**PROBLEM STATEMENT:** Could you give back every entry below exactly, with the pictures dropped?

• • •

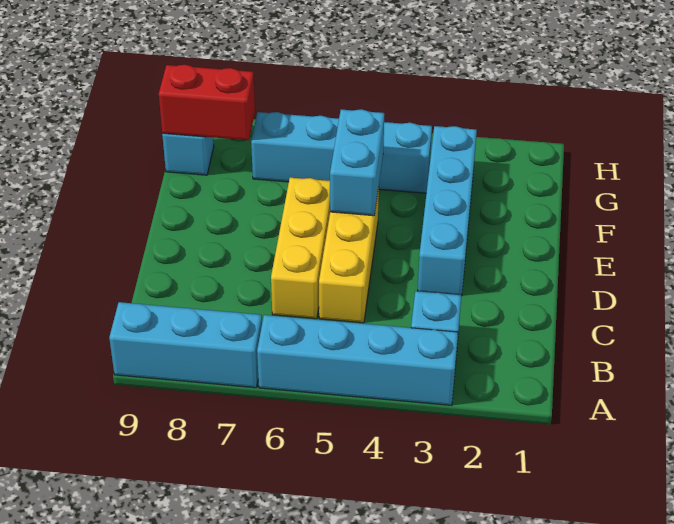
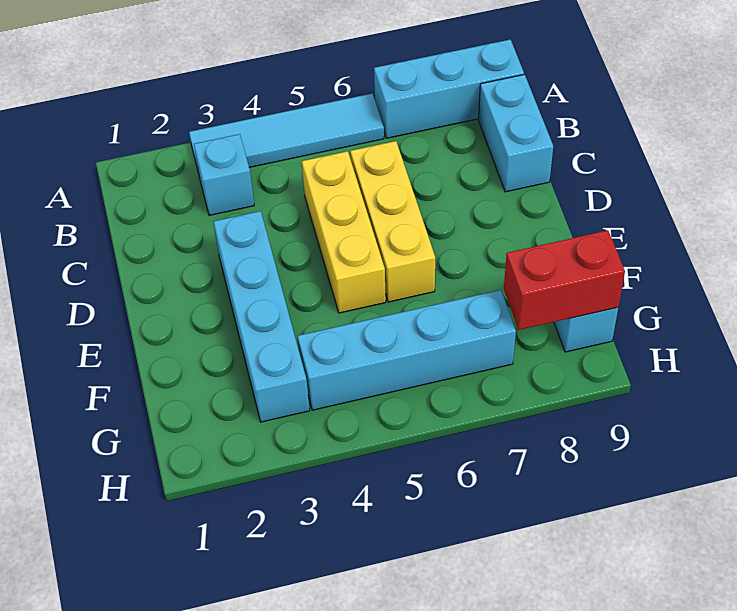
cyan brick A3:A6 level 1 -> cyan tile A3:A6 level 1
cyan brick E5:F5 level 2 -> cyan brick B9:C9 level 1

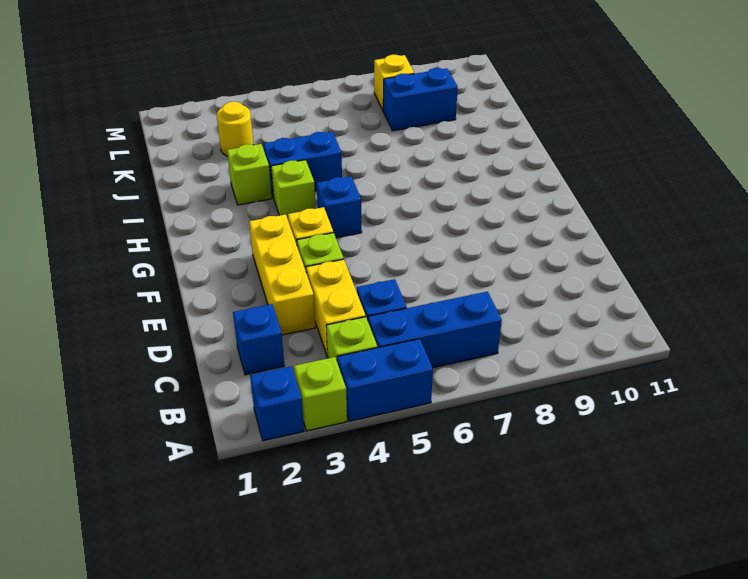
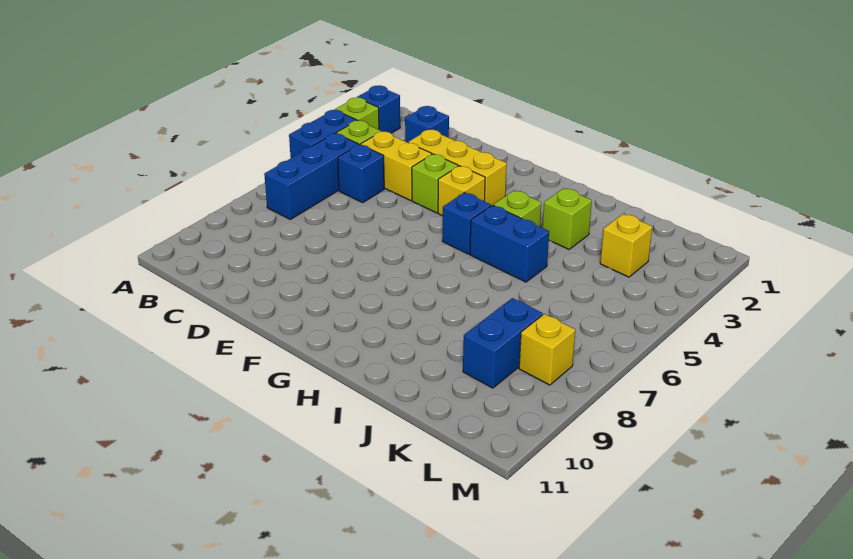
blue brick I4:I5 level 1 -> blue brick H5:I5 level 1
yellow round brick K3 level 1 -> yellow brick K3 level 1

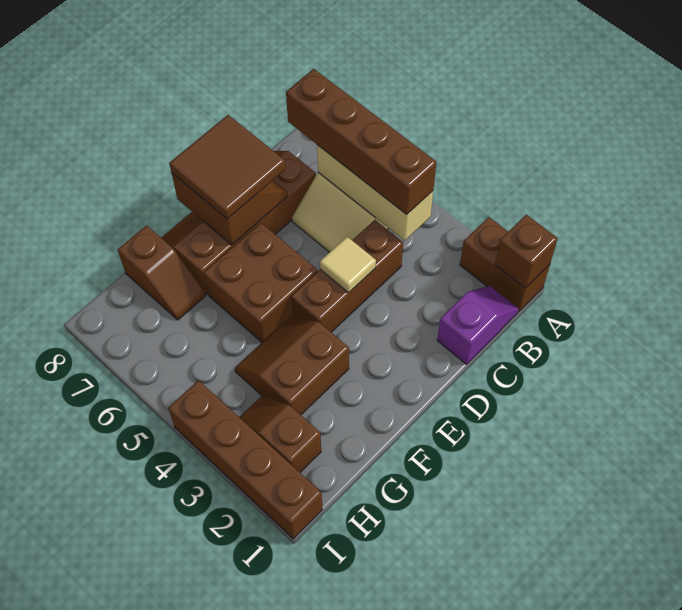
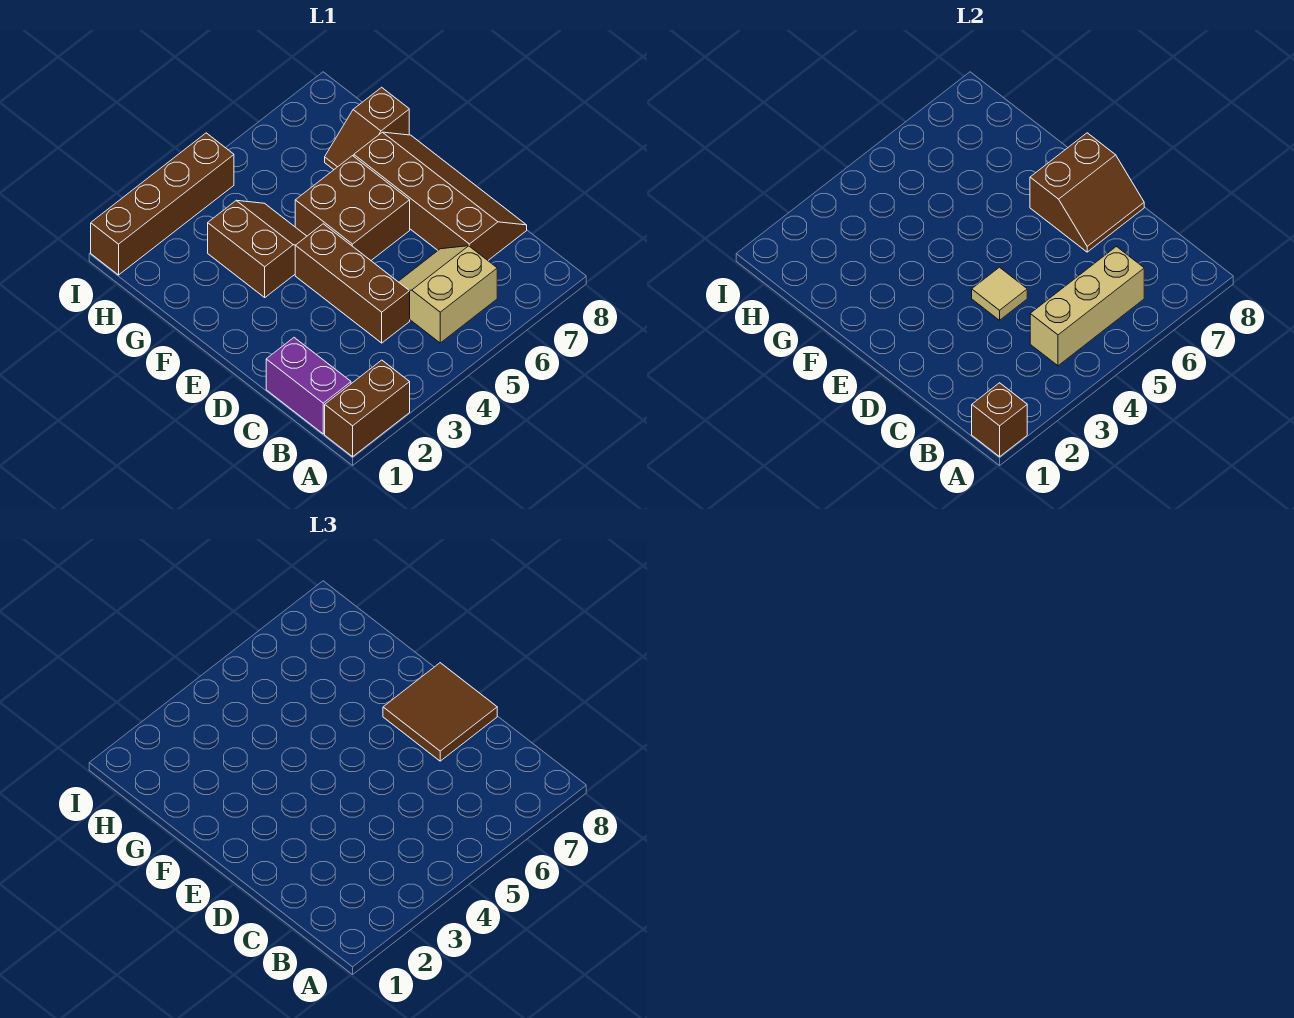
purple slope B1:C1 level 1 top C -> purple brick B1:C1 level 1
brown brick B4:B7 level 3 -> none
brown slope H2:H3 level 1 top 2 -> none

• • •

**YOUR SOLUTION:**
cyan brick A3:A6 level 1 -> cyan tile A3:A6 level 1
cyan brick E5:F5 level 2 -> cyan brick B9:C9 level 1

blue brick I4:I5 level 1 -> blue brick H5:I5 level 1
yellow round brick K3 level 1 -> yellow brick K3 level 1

purple slope B1:C1 level 1 top C -> purple brick B1:C1 level 1
brown brick B4:B7 level 3 -> none
brown slope H2:H3 level 1 top 2 -> none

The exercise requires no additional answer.